BEGIN Supplied material

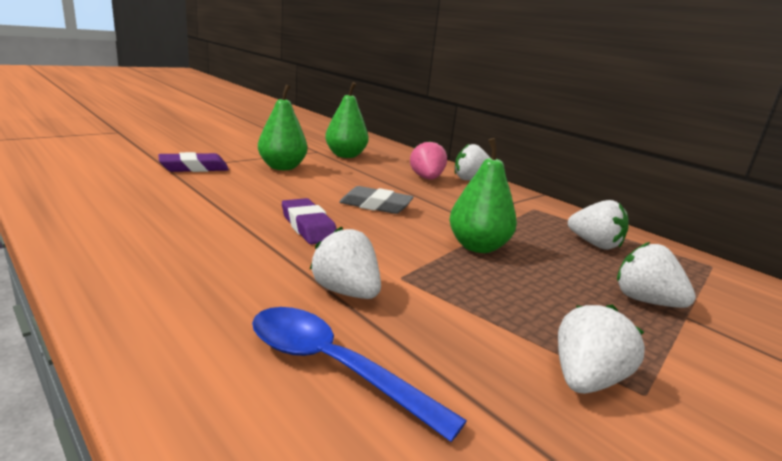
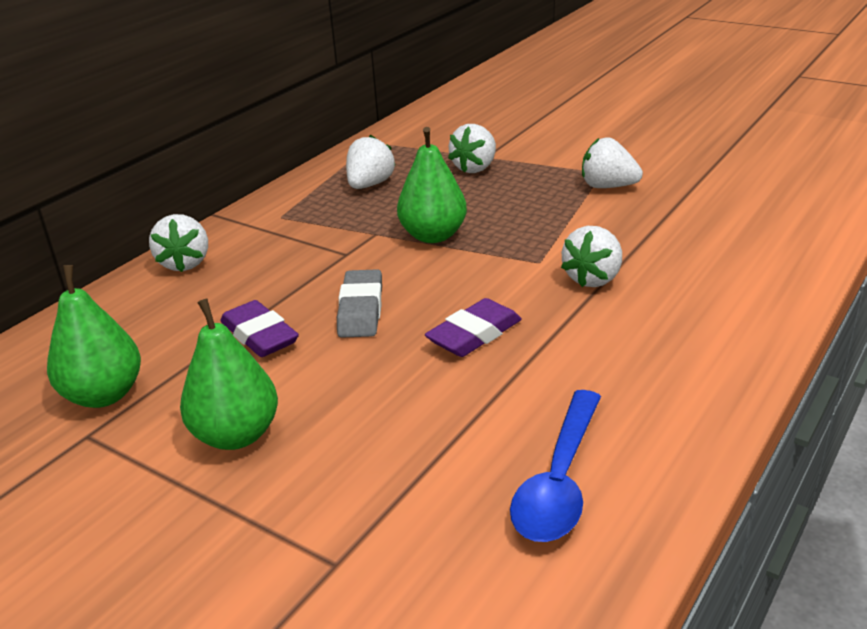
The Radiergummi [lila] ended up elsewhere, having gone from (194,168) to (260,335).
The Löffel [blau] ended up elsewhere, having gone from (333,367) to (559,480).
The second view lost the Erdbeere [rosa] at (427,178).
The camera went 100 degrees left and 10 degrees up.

END Supplied material

Task details: The expected output is the material above, repeated exactly and free of pictures.

Response below:
The Radiergummi [lila] ended up elsewhere, having gone from (194,168) to (260,335).
The Löffel [blau] ended up elsewhere, having gone from (333,367) to (559,480).
The second view lost the Erdbeere [rosa] at (427,178).
The camera went 100 degrees left and 10 degrees up.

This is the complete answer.